Version difference data:
___

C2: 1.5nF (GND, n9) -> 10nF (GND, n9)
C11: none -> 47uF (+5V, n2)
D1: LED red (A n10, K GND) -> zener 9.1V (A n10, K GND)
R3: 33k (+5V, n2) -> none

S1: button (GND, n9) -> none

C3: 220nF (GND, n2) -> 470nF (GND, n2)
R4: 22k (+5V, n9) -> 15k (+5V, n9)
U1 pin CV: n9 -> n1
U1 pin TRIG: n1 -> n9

___

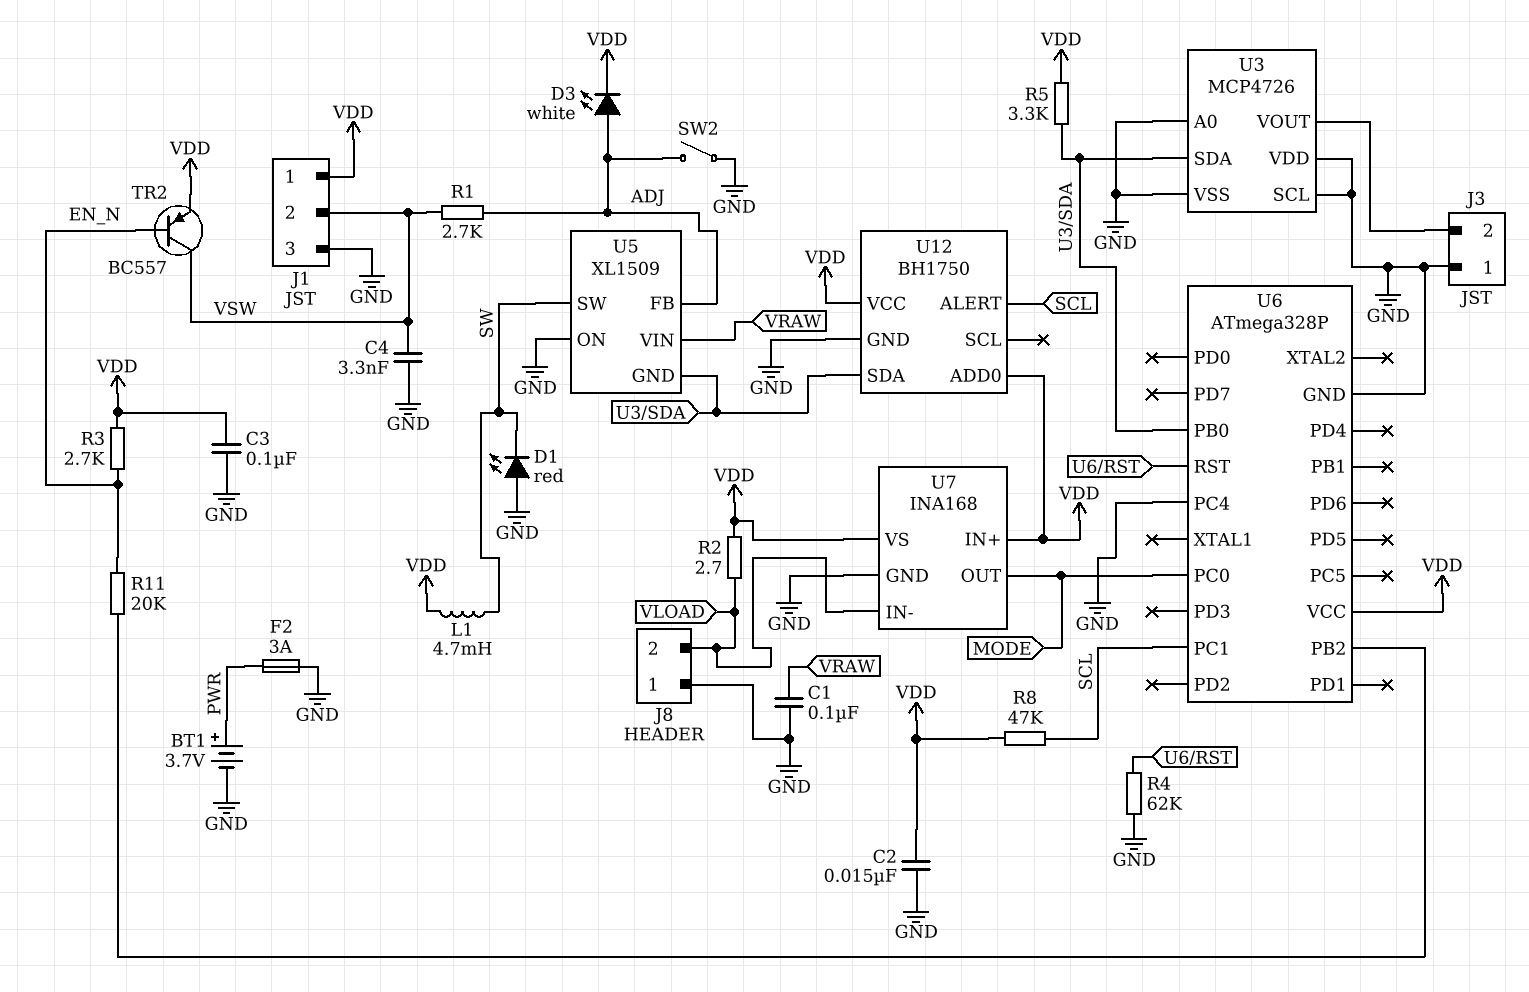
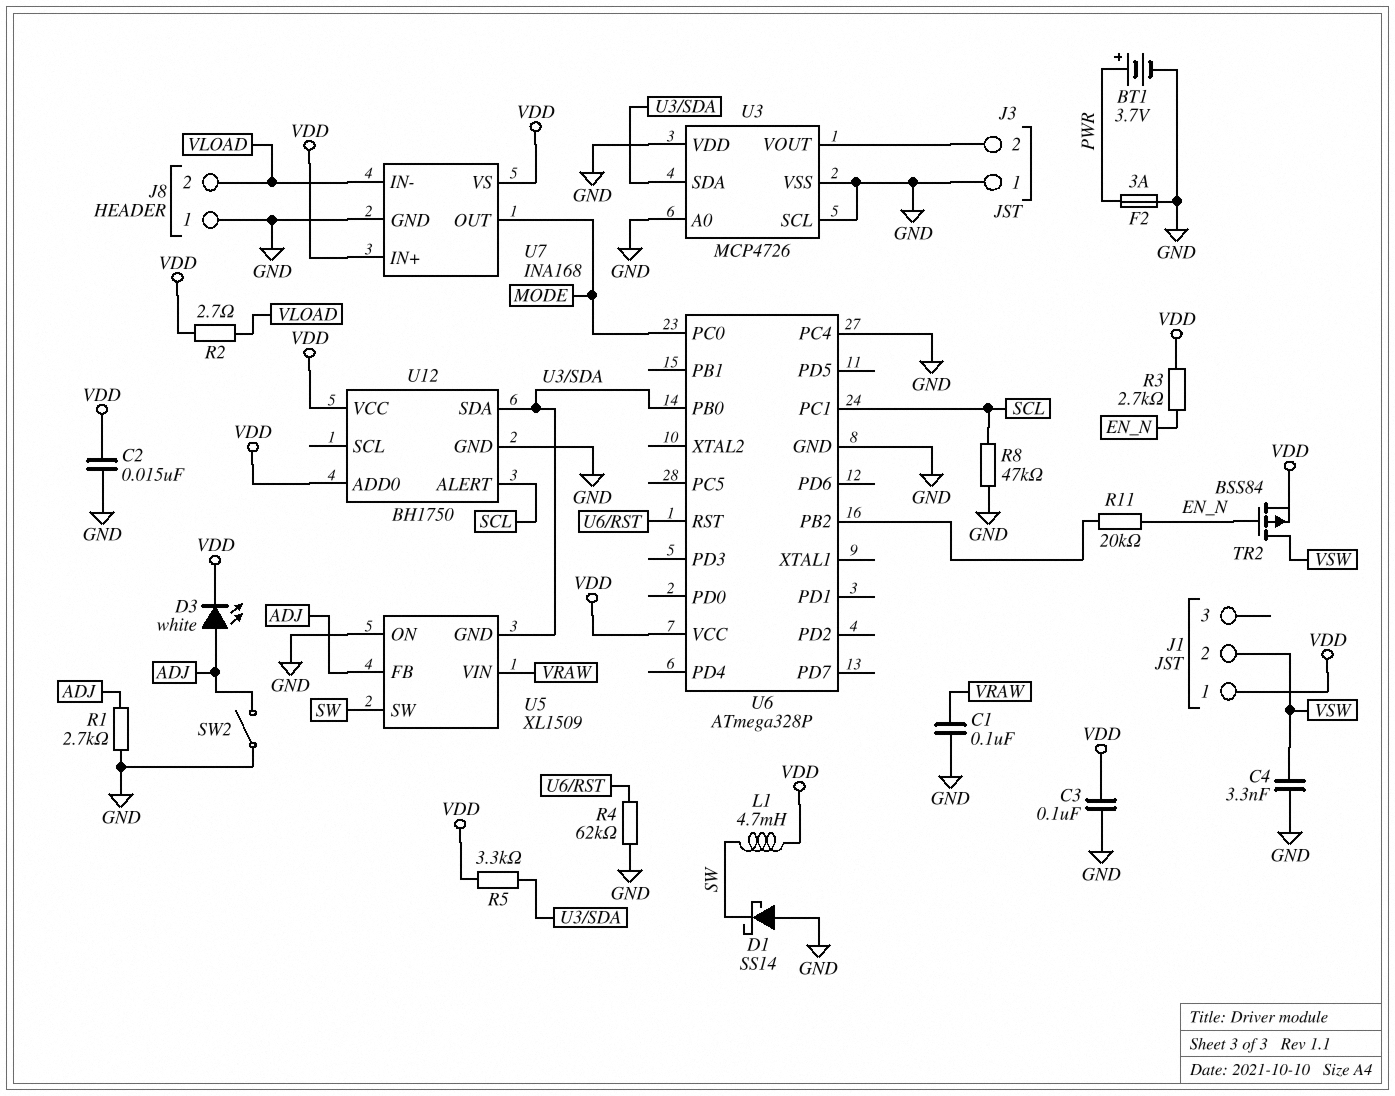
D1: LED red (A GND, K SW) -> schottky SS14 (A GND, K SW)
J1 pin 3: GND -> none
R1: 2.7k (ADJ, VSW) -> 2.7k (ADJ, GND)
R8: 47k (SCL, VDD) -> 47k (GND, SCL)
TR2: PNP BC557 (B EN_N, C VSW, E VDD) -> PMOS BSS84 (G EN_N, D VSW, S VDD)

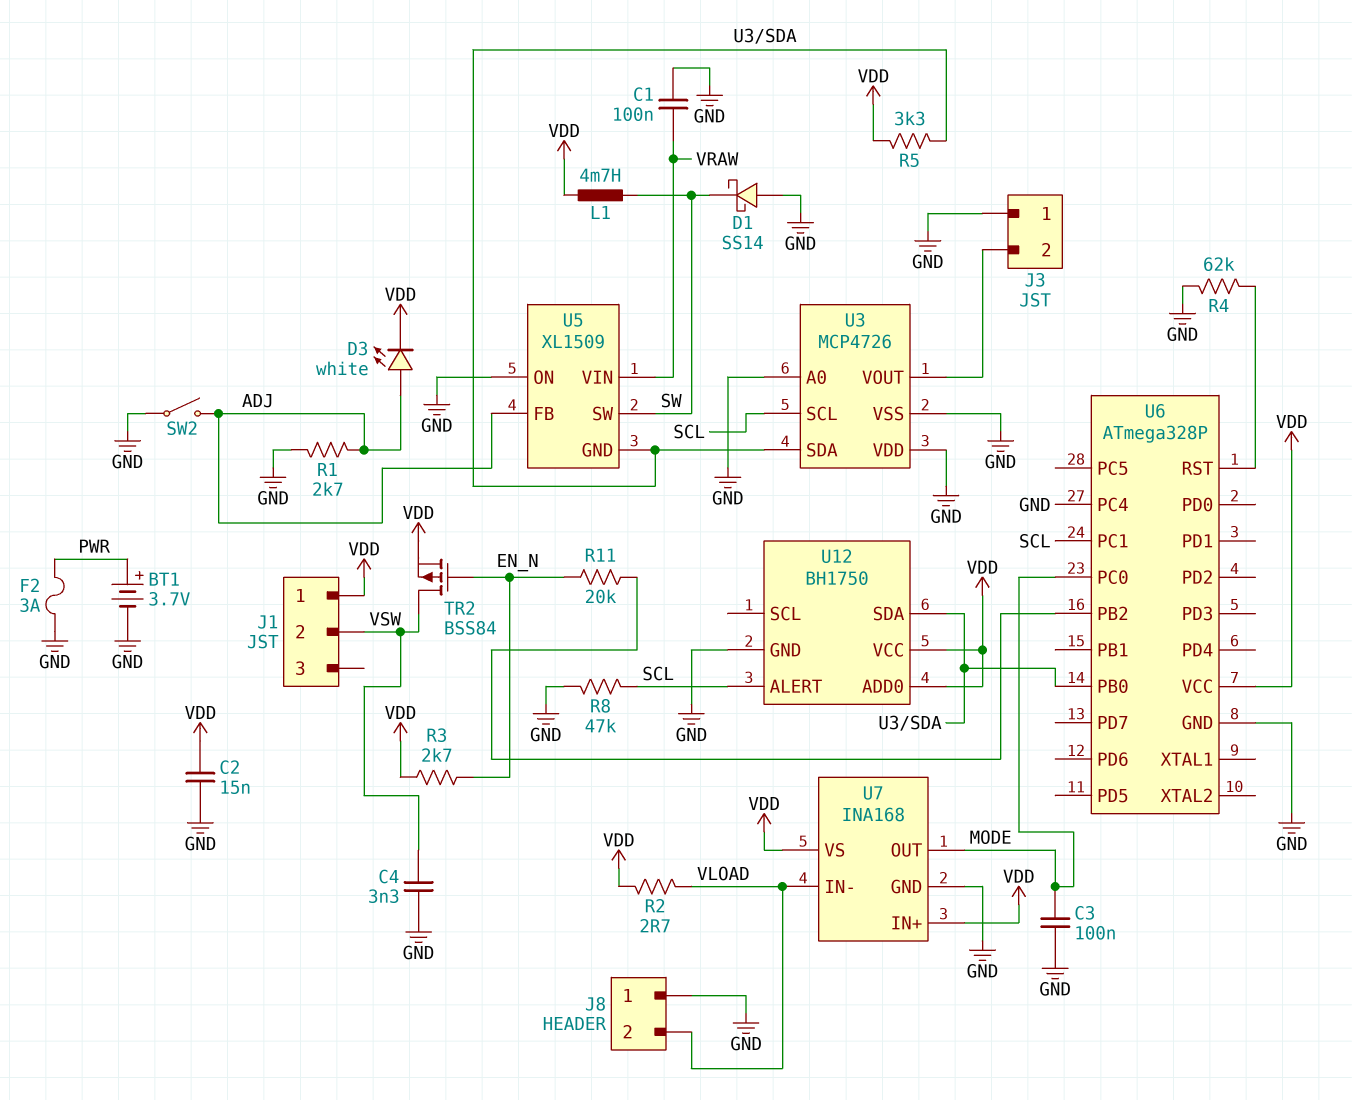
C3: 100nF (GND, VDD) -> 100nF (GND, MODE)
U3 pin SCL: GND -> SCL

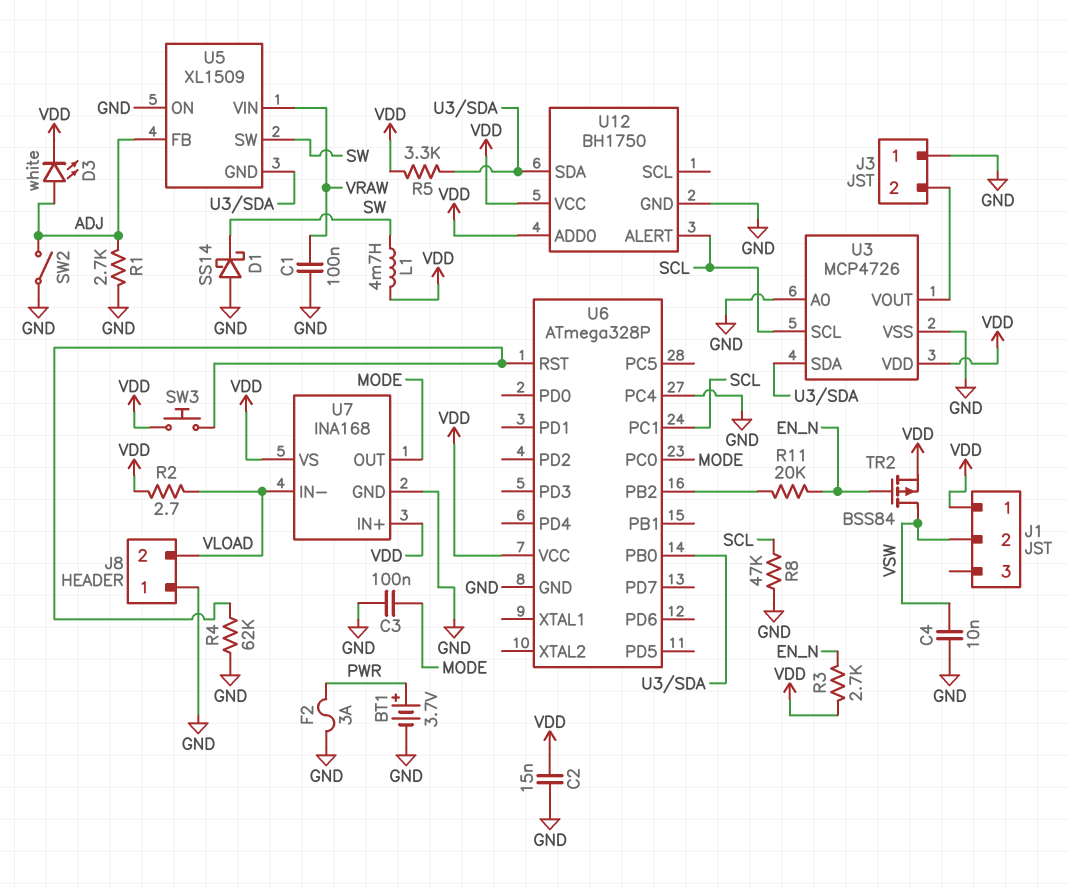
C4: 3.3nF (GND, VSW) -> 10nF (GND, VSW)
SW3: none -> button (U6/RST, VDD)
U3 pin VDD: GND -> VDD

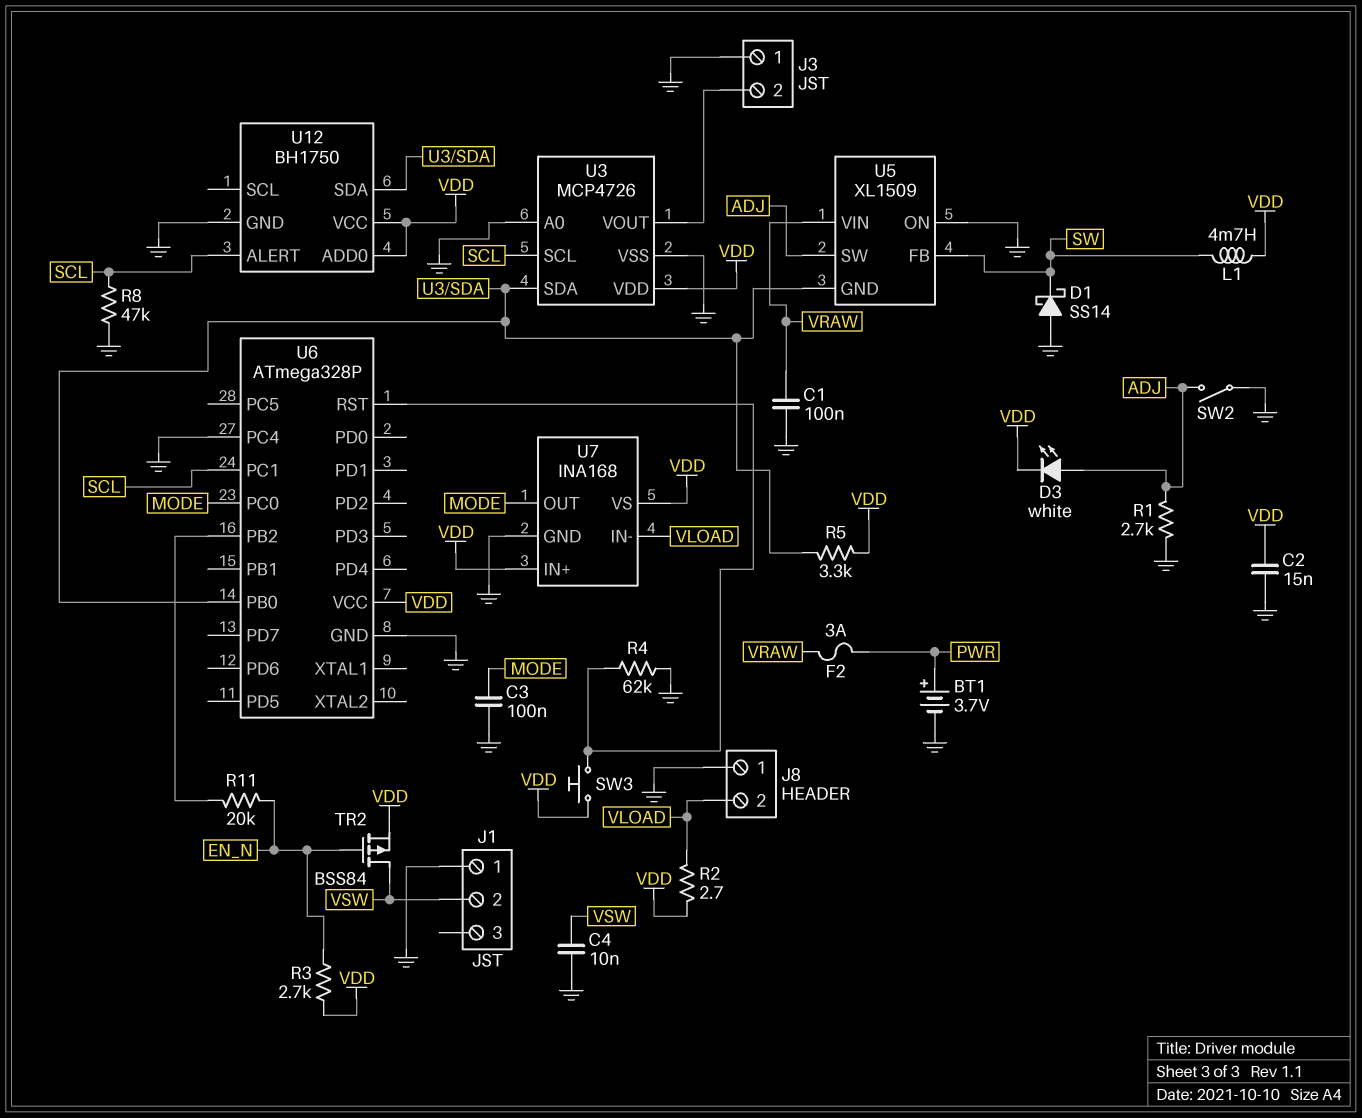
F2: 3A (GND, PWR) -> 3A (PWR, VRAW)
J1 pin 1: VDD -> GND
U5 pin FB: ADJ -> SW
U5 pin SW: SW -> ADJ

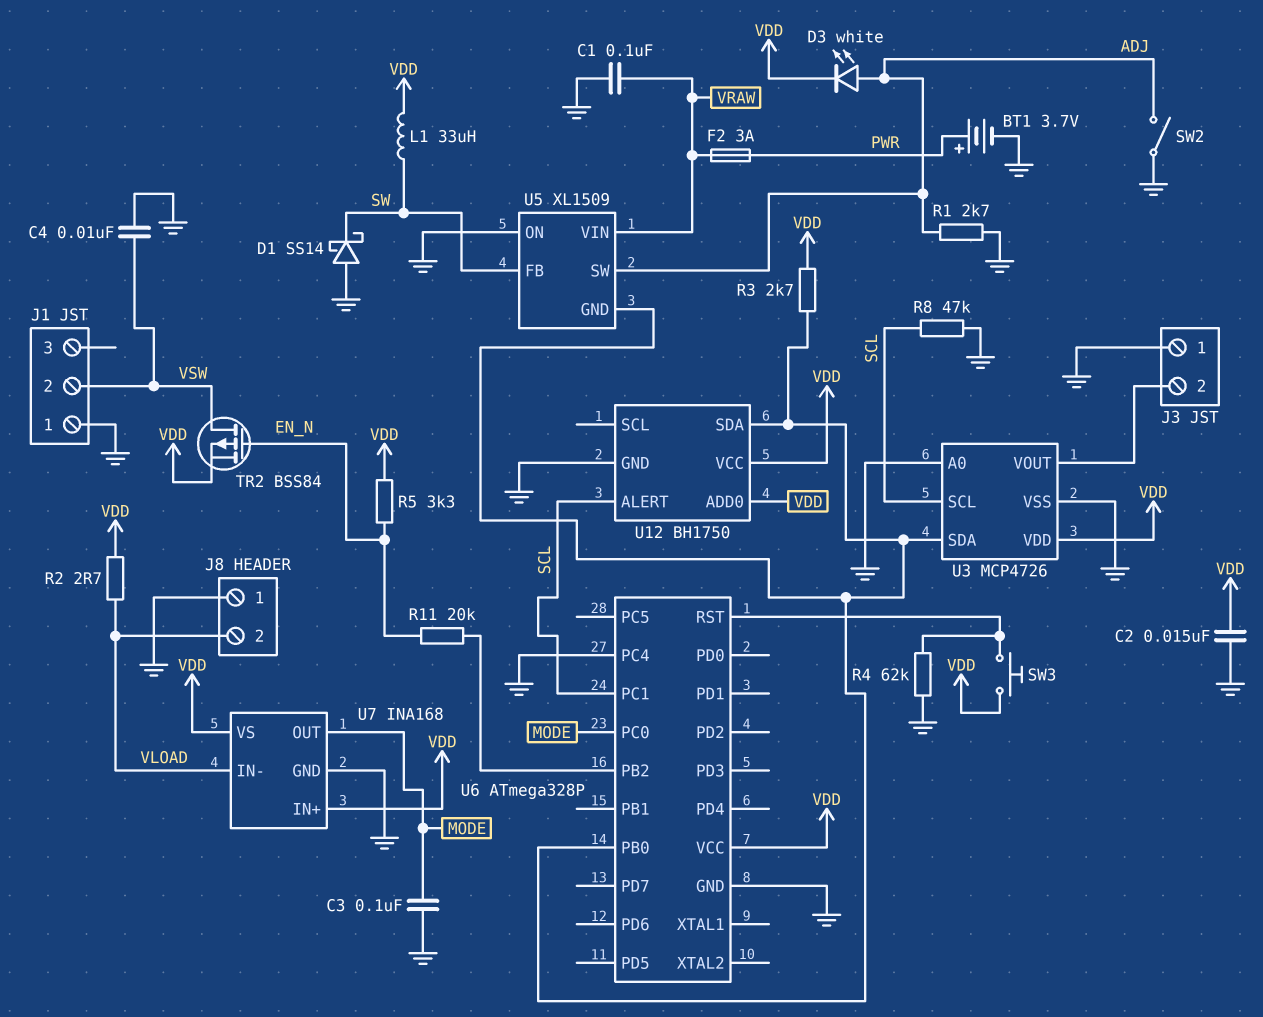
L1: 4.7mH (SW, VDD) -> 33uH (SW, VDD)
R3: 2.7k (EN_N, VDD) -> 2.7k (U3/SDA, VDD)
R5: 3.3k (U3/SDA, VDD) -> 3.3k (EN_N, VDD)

___

→ TASK DETAILS:
In the entries above, find each line with "none" and list it.

→ WRITTEN SOLUTION:
C11: none -> 47uF (+5V, n2)
R3: 33k (+5V, n2) -> none
S1: button (GND, n9) -> none
J1 pin 3: GND -> none
SW3: none -> button (U6/RST, VDD)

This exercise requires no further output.